= Task directions =
Please return every line of the records below that holds the word "cyan".

The input section start

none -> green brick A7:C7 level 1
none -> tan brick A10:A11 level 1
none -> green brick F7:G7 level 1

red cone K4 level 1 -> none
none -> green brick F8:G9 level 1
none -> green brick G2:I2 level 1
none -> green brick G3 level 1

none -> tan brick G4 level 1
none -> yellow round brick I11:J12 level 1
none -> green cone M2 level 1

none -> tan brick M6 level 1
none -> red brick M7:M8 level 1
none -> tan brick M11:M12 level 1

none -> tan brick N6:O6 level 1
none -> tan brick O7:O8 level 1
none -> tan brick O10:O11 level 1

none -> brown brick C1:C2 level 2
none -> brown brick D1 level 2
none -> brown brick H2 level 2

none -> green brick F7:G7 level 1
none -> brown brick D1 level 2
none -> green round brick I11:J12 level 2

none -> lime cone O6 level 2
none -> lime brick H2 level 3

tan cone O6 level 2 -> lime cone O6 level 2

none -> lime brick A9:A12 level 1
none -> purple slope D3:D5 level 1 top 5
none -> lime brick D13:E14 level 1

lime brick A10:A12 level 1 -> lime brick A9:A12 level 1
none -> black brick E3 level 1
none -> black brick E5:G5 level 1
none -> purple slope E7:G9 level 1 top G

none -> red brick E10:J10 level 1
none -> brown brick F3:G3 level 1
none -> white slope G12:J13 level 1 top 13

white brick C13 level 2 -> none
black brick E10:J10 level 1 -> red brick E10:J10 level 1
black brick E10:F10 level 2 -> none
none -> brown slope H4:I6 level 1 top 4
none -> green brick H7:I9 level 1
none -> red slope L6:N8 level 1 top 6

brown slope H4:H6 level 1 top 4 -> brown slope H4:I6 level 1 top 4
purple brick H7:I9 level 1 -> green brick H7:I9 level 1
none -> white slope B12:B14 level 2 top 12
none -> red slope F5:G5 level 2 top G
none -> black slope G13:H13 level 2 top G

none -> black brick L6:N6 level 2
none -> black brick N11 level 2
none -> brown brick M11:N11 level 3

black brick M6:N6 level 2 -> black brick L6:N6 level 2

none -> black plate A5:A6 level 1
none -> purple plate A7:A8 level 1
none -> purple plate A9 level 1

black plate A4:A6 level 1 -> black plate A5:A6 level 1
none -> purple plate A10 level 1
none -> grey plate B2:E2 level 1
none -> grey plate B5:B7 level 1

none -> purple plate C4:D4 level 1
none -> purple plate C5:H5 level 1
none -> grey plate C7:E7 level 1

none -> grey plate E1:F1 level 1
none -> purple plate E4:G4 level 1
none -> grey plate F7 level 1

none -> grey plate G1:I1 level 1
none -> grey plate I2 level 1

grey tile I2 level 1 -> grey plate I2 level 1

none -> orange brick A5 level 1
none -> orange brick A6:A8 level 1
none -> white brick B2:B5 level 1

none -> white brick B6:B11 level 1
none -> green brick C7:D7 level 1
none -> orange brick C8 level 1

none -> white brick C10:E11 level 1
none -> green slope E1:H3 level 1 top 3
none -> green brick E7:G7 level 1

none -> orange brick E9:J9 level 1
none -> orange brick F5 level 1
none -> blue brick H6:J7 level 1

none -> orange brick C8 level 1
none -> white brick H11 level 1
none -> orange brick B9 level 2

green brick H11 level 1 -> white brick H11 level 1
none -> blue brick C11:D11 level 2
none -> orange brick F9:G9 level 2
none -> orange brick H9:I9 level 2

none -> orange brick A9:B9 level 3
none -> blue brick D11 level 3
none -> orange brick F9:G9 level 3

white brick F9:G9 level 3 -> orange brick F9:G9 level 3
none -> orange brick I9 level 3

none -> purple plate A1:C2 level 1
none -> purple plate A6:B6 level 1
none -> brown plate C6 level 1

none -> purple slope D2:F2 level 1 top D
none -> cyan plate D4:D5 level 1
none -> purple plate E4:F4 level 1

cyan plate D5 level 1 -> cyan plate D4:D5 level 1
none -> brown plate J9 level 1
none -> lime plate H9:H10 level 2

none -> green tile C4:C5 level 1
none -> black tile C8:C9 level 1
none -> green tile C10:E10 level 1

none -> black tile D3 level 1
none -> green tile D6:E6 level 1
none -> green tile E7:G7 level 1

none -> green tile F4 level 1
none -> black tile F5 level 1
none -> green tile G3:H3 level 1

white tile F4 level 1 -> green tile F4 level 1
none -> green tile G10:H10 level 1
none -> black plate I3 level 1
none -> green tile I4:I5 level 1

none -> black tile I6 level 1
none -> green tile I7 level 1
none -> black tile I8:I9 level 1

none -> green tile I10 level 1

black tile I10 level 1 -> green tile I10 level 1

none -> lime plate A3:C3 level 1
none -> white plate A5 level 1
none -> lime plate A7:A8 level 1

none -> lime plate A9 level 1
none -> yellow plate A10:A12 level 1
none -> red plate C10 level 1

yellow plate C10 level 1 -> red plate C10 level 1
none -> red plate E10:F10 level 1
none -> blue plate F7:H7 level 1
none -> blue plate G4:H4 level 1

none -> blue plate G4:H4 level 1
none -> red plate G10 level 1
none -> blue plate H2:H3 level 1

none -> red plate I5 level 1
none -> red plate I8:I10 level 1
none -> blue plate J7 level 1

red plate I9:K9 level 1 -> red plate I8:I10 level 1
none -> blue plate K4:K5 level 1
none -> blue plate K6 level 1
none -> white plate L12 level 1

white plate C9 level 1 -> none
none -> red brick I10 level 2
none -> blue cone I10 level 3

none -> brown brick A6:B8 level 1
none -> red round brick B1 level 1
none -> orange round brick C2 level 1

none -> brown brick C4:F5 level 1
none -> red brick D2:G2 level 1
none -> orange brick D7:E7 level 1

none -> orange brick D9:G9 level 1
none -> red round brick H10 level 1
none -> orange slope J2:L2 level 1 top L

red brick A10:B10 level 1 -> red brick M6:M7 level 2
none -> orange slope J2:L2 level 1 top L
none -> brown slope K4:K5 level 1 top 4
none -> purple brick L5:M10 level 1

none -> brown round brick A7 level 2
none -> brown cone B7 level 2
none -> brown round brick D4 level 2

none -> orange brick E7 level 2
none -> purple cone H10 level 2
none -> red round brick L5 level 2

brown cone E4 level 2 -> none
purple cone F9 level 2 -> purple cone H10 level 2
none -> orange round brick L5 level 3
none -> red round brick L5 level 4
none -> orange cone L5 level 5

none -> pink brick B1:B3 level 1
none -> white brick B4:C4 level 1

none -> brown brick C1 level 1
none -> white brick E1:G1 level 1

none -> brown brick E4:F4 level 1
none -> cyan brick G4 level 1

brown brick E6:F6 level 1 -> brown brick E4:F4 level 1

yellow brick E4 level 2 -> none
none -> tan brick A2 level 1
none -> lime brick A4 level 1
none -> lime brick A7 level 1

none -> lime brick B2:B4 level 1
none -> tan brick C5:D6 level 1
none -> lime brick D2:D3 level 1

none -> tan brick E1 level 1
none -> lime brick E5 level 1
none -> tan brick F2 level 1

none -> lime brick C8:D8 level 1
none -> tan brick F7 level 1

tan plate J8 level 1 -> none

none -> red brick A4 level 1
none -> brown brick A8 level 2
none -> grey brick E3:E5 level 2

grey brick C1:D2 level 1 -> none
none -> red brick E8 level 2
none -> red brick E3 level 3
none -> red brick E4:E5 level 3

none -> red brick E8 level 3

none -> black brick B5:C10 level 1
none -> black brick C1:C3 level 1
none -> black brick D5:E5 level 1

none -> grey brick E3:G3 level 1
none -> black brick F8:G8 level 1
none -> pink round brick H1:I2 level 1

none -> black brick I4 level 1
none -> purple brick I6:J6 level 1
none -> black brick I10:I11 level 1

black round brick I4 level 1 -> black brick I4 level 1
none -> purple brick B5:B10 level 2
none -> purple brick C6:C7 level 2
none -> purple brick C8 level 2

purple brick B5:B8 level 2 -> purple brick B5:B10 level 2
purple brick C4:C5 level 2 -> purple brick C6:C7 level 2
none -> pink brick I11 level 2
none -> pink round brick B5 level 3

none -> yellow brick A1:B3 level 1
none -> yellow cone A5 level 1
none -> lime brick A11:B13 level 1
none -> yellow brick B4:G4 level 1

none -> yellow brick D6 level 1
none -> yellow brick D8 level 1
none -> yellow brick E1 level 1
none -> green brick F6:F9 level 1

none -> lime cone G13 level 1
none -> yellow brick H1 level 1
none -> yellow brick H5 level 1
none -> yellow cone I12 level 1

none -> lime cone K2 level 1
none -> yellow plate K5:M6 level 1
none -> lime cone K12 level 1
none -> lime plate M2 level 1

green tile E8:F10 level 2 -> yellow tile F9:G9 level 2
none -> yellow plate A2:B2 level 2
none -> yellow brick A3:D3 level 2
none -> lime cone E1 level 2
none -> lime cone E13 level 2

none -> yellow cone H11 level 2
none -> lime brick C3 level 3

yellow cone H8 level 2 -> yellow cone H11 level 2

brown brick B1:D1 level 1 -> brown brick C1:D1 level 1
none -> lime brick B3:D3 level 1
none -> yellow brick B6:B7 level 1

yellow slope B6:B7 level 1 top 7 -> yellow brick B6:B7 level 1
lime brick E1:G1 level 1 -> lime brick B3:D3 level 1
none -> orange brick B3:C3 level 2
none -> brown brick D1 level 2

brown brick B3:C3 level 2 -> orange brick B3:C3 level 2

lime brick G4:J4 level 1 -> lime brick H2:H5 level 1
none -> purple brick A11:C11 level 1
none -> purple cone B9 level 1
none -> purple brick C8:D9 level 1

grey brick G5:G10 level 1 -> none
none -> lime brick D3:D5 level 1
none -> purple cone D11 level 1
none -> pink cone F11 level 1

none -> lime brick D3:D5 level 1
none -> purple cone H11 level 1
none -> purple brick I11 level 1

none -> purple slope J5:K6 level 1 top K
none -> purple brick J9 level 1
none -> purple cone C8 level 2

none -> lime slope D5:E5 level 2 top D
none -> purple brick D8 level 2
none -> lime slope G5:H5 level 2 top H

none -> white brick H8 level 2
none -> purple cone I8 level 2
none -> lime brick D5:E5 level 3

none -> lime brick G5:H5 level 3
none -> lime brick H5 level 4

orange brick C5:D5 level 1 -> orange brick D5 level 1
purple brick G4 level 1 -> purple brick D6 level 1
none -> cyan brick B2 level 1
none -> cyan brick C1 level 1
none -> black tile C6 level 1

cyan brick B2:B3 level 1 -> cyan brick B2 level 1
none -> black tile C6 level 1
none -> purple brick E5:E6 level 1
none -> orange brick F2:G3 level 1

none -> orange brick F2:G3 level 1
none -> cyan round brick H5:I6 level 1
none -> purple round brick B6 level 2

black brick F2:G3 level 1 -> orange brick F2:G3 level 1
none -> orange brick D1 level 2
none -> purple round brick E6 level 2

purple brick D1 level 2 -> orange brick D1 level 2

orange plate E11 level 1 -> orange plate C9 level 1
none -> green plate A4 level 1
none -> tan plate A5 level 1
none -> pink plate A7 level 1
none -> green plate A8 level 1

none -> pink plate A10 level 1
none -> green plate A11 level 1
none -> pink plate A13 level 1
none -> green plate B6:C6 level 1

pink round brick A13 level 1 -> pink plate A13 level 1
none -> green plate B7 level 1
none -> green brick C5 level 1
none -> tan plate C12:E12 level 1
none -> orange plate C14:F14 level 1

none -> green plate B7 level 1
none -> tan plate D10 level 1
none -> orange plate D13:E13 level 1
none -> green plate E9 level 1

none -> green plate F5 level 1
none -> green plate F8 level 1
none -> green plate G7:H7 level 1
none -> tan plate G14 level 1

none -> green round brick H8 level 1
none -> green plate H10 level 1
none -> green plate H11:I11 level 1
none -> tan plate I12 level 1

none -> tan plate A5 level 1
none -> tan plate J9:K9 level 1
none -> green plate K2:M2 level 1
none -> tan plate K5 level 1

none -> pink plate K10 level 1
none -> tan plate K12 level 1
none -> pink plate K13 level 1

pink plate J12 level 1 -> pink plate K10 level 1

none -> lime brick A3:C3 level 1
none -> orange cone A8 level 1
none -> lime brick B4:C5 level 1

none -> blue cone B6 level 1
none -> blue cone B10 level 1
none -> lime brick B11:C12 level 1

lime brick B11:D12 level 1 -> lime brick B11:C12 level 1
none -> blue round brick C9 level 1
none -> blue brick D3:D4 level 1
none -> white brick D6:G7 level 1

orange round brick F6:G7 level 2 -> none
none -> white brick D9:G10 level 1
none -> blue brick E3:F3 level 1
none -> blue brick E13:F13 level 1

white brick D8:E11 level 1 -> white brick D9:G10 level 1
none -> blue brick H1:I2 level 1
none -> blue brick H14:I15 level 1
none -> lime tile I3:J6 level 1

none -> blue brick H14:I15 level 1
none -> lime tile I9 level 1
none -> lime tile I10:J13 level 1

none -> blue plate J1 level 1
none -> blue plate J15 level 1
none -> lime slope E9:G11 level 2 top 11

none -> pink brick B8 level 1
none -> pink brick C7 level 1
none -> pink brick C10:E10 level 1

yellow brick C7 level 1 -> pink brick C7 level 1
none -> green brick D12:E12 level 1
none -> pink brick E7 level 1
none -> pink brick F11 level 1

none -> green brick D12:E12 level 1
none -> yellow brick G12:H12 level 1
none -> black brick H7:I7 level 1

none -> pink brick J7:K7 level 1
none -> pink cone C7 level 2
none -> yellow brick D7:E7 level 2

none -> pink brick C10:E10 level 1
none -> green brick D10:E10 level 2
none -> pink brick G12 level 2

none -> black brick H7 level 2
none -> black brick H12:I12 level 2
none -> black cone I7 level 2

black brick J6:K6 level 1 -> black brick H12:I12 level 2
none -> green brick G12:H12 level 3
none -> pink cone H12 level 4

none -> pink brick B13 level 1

The input section end

= Response to the task =
none -> cyan plate D4:D5 level 1
cyan plate D5 level 1 -> cyan plate D4:D5 level 1
none -> cyan brick G4 level 1
none -> cyan brick B2 level 1
none -> cyan brick C1 level 1
cyan brick B2:B3 level 1 -> cyan brick B2 level 1
none -> cyan round brick H5:I6 level 1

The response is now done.